#### THE DATA

━━━

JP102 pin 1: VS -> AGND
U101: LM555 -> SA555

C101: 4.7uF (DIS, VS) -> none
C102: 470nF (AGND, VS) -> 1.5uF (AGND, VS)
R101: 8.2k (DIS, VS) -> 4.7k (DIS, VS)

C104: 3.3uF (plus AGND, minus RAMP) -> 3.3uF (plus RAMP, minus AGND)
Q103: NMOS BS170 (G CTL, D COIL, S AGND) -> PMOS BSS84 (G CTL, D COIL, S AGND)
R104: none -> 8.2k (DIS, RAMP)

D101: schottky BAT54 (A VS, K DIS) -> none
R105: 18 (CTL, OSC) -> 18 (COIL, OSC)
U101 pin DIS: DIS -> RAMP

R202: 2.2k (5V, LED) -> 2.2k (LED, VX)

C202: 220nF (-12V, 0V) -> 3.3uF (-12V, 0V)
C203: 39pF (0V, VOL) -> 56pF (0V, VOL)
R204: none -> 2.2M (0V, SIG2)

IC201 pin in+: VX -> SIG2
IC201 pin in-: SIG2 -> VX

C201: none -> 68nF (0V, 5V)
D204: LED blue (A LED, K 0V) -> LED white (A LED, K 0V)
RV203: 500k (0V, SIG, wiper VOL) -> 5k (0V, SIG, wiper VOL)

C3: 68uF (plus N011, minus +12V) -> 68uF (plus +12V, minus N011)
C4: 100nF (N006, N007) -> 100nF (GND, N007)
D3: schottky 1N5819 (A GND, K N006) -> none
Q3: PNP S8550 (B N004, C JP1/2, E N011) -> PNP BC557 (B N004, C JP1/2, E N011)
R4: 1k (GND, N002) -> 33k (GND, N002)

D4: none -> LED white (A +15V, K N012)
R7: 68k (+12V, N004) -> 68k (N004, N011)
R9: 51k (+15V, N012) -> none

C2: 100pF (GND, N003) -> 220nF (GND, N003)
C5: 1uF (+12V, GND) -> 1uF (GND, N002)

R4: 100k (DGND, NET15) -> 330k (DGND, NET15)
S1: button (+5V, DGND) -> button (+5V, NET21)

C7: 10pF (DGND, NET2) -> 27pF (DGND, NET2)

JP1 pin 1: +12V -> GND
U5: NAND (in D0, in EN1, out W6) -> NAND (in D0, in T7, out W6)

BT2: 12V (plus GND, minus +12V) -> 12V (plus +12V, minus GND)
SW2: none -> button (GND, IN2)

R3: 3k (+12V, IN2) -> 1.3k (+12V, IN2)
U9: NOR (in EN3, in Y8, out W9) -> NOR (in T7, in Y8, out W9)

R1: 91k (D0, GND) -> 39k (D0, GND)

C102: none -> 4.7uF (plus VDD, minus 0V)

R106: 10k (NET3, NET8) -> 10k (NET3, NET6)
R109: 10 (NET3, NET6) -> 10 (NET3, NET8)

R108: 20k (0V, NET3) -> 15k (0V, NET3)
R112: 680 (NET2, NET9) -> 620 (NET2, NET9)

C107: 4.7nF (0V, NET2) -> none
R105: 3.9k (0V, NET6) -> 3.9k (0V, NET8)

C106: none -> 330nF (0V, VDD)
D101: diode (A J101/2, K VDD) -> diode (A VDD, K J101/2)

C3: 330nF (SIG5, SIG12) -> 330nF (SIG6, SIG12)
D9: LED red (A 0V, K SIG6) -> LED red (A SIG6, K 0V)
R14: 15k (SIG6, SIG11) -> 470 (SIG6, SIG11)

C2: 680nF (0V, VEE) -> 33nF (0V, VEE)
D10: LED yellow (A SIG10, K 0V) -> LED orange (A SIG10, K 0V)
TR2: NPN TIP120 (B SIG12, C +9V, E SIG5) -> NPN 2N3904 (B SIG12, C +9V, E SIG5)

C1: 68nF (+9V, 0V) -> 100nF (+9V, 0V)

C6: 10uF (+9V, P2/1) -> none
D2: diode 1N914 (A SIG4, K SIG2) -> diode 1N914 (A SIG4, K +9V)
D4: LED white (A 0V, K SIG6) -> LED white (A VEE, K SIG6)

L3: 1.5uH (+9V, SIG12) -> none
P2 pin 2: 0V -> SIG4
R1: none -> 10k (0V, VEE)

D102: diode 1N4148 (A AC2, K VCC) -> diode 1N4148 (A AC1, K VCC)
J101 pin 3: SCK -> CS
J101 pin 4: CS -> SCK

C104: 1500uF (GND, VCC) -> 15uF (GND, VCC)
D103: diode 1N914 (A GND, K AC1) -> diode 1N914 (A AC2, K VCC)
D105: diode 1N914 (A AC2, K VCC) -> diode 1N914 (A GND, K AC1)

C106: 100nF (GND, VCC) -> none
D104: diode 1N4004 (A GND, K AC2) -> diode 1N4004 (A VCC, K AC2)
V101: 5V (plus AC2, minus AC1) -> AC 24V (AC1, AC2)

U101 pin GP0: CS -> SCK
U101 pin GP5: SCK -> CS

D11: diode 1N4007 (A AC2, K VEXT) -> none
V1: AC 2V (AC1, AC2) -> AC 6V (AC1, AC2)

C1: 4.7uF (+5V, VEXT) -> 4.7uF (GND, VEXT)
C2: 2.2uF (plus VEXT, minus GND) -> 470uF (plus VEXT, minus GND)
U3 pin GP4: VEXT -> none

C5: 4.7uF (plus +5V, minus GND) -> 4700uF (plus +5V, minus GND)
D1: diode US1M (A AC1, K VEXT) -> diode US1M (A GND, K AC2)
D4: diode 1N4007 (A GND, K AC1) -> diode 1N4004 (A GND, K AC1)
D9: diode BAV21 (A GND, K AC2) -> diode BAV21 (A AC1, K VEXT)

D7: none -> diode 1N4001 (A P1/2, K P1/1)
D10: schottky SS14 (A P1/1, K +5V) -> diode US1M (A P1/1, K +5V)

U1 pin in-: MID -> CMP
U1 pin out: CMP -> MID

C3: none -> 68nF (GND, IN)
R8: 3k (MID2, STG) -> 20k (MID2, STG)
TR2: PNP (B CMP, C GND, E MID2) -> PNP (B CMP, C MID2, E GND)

━━━

#### ACTION ITEM
From the listing above, repeat exactly the lines starting at the line that includes "C7: 10pF (DGND, NET2) -> 27pF (DGND, NET2)" and ending at the line that includes "R108: 20k (0V, NET3) -> 15k (0V, NET3)", with nothing outside that span.

#### THE ANSWER
C7: 10pF (DGND, NET2) -> 27pF (DGND, NET2)

JP1 pin 1: +12V -> GND
U5: NAND (in D0, in EN1, out W6) -> NAND (in D0, in T7, out W6)

BT2: 12V (plus GND, minus +12V) -> 12V (plus +12V, minus GND)
SW2: none -> button (GND, IN2)

R3: 3k (+12V, IN2) -> 1.3k (+12V, IN2)
U9: NOR (in EN3, in Y8, out W9) -> NOR (in T7, in Y8, out W9)

R1: 91k (D0, GND) -> 39k (D0, GND)

C102: none -> 4.7uF (plus VDD, minus 0V)

R106: 10k (NET3, NET8) -> 10k (NET3, NET6)
R109: 10 (NET3, NET6) -> 10 (NET3, NET8)

R108: 20k (0V, NET3) -> 15k (0V, NET3)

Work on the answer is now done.